Task item:
Leaving out the images, return the data below exactly as it is written.

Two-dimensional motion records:
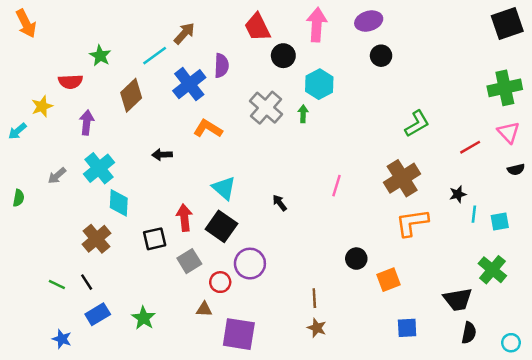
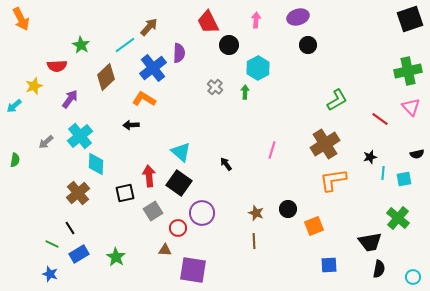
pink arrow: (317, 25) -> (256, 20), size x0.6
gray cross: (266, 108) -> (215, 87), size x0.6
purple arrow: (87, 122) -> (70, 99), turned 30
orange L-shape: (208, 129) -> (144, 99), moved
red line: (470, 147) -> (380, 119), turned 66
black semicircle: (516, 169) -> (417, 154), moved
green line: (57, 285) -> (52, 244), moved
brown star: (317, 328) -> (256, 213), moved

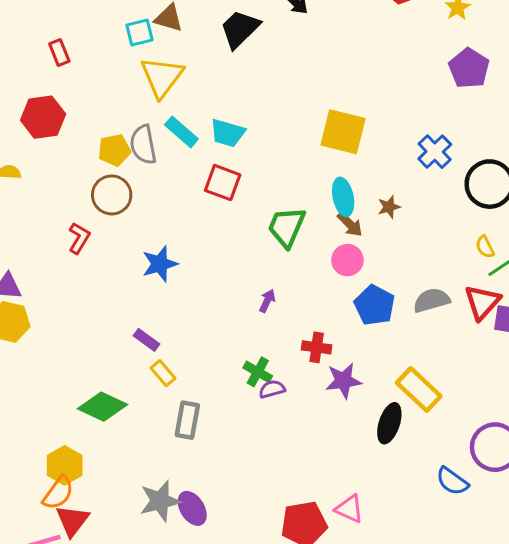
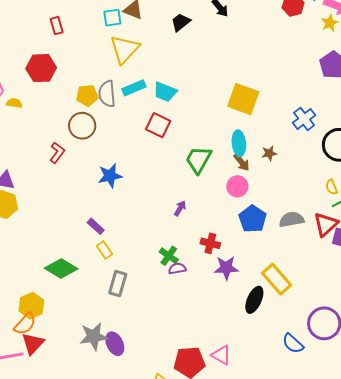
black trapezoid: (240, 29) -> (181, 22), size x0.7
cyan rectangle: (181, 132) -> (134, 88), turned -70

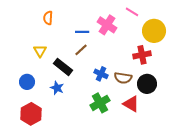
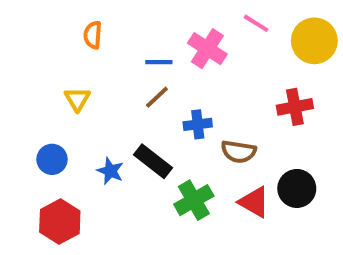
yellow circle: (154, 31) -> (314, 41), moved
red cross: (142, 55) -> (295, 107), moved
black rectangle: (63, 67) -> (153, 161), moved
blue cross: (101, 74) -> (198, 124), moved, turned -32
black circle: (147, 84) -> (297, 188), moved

Task result:
pink arrow: (317, 25) -> (256, 20), size x0.6
gray cross: (266, 108) -> (215, 87), size x0.6
purple arrow: (87, 122) -> (70, 99), turned 30
orange L-shape: (208, 129) -> (144, 99), moved
red line: (470, 147) -> (380, 119), turned 66
black semicircle: (516, 169) -> (417, 154), moved
green line: (57, 285) -> (52, 244), moved
brown star: (317, 328) -> (256, 213), moved

black trapezoid: (240, 29) -> (181, 22), size x0.7
cyan rectangle: (181, 132) -> (134, 88), turned -70

yellow circle: (154, 31) -> (314, 41), moved
red cross: (142, 55) -> (295, 107), moved
black rectangle: (63, 67) -> (153, 161), moved
blue cross: (101, 74) -> (198, 124), moved, turned -32
black circle: (147, 84) -> (297, 188), moved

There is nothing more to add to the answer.